- [REQUIRED WORK]: Nothing but a number is wanted here: the count of lines in the data holding the word "camera".

======== EXTRACTED RECORDS

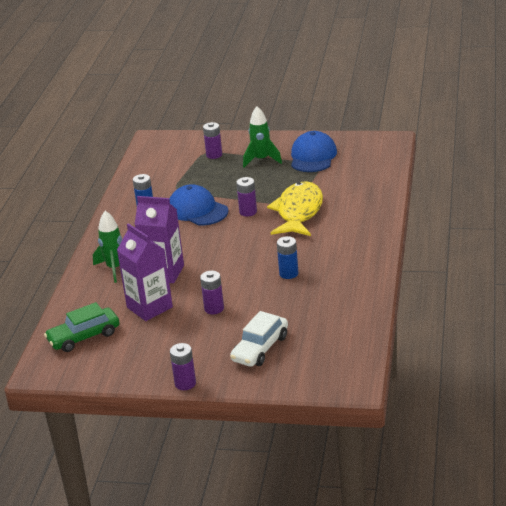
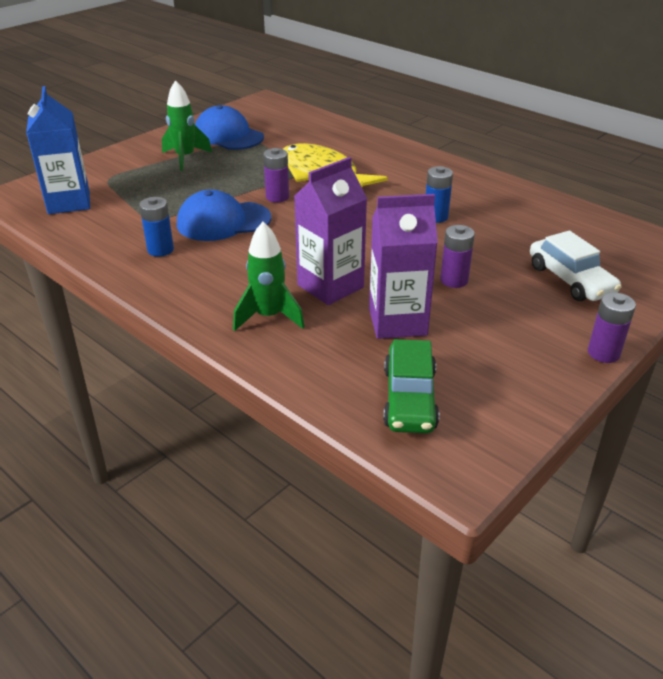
camera: 60 degrees left, 5 degrees up
(164, 158) = (69, 202): none -> blue carton
(214, 155) = (123, 176): purple battery -> none

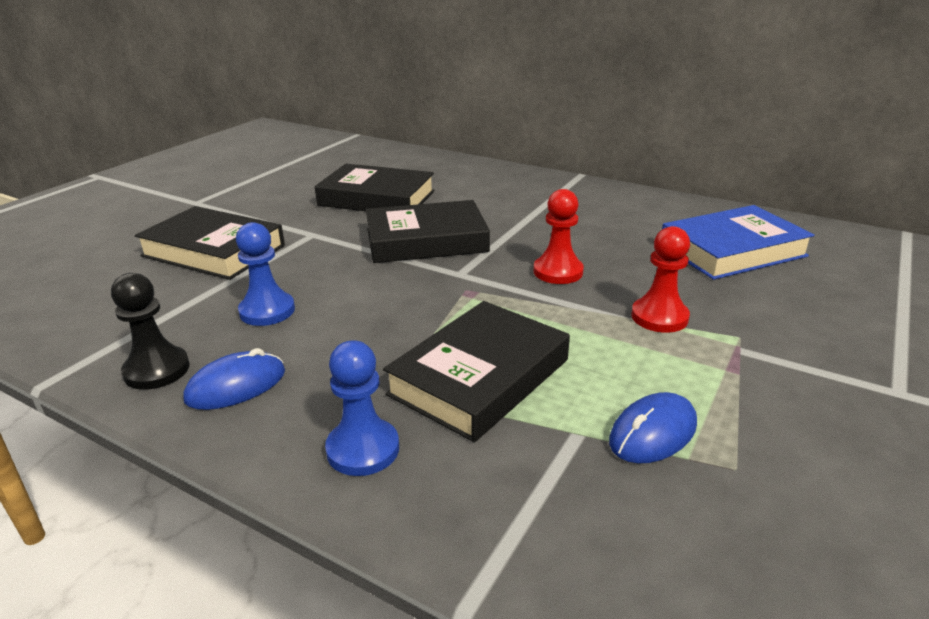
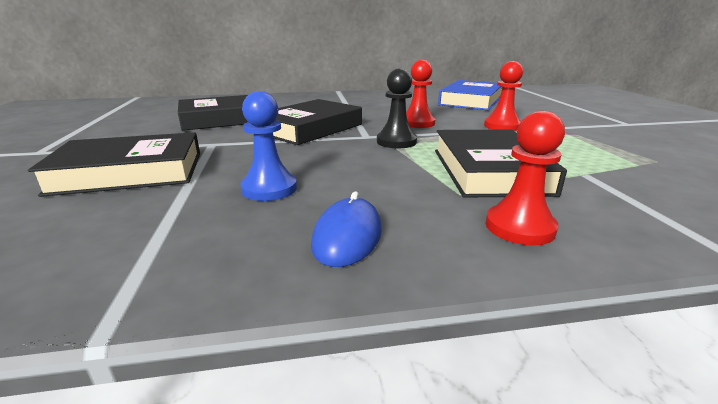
camera: 40 degrees left, 5 degrees down
(157, 370) = (243, 259): black pawn -> black pawn (396, 142)
(363, 449) = (519, 227): blue pawn -> red pawn
(653, 432) = (606, 162): blue mouse -> none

================

- [ANSWER SPACE]: 2